* **TASK TO CARRY OUT**
Give the entries again exactly. Skip the pictures.

Version difference data
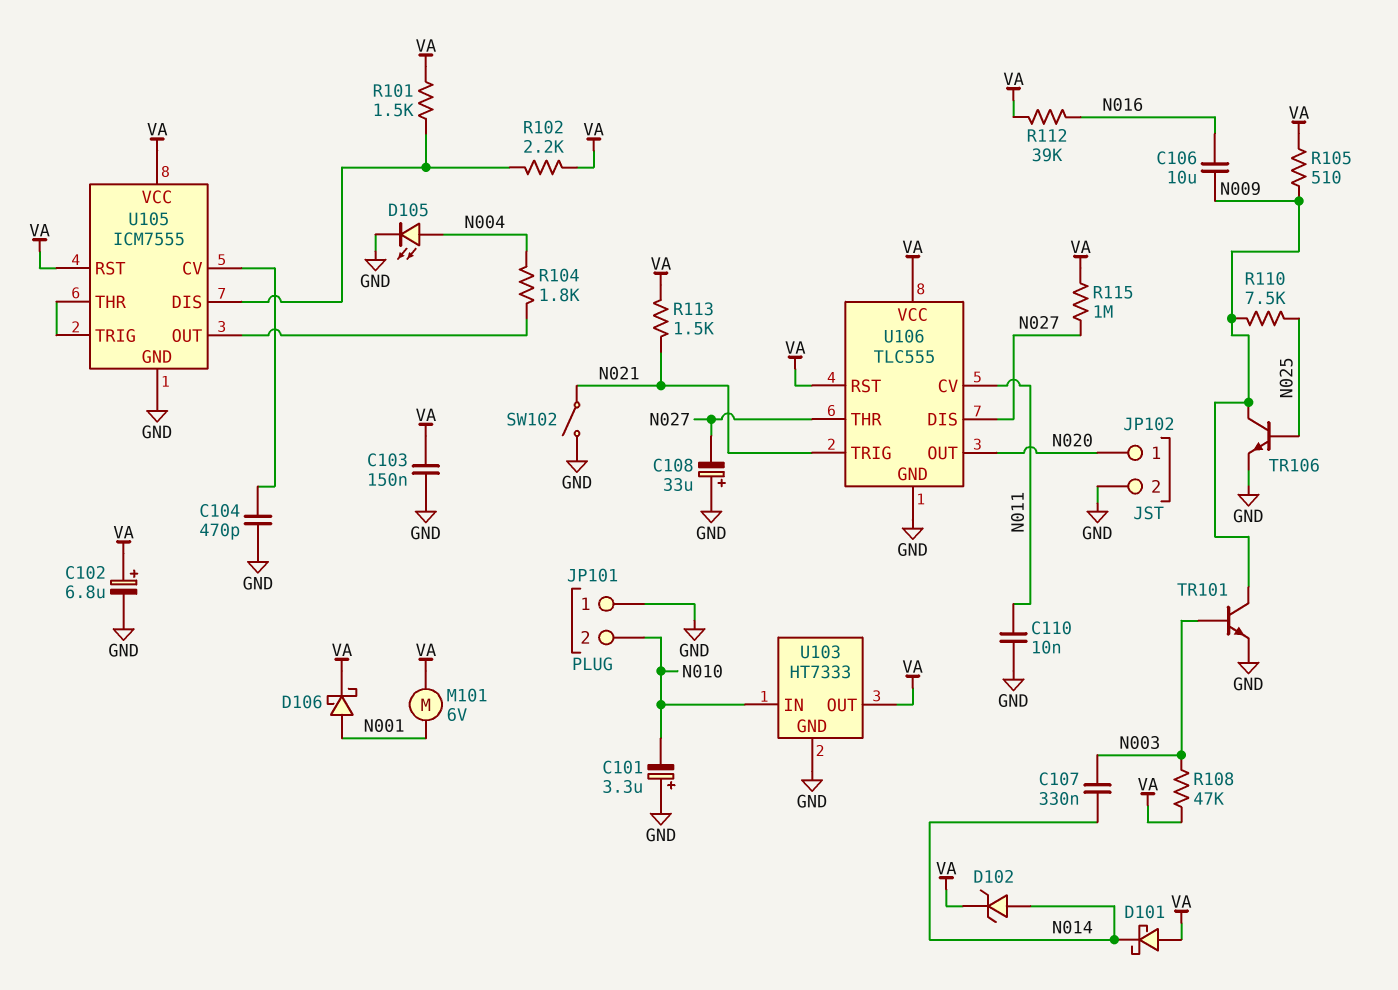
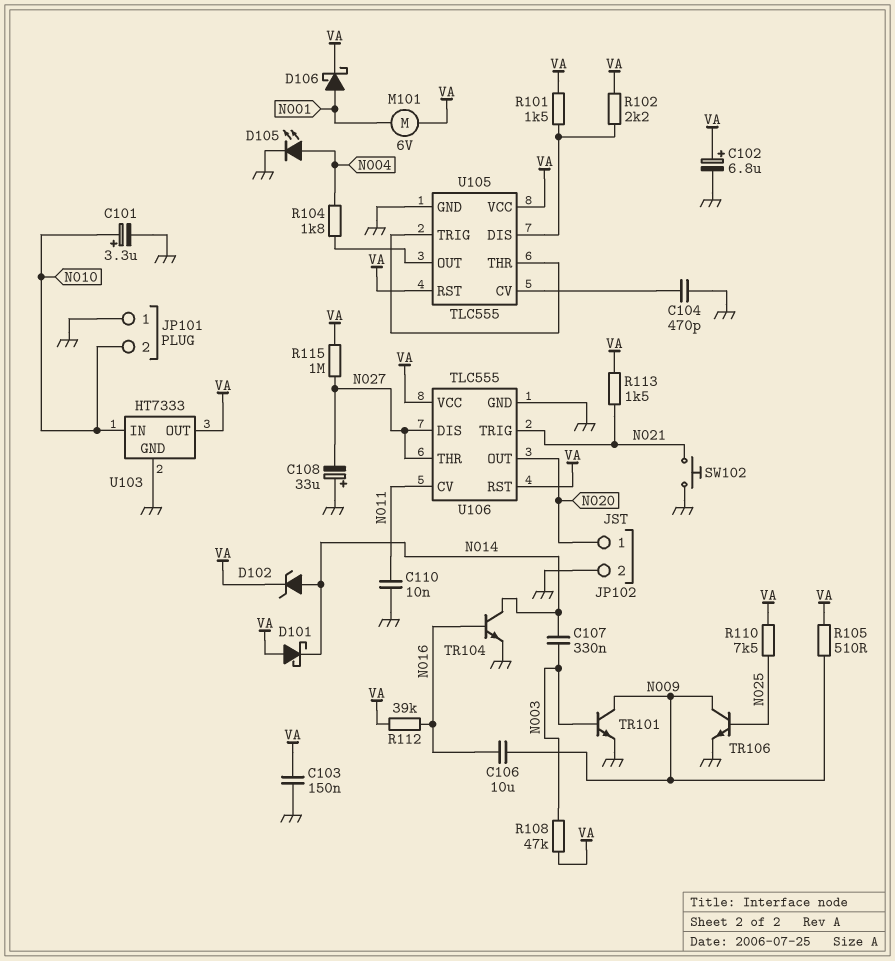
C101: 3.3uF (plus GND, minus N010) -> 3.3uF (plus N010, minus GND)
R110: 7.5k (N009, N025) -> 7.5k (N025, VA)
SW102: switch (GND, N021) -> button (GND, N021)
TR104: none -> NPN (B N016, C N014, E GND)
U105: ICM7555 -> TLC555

* **WRITTEN RESPONSE**
C101: 3.3uF (plus GND, minus N010) -> 3.3uF (plus N010, minus GND)
R110: 7.5k (N009, N025) -> 7.5k (N025, VA)
SW102: switch (GND, N021) -> button (GND, N021)
TR104: none -> NPN (B N016, C N014, E GND)
U105: ICM7555 -> TLC555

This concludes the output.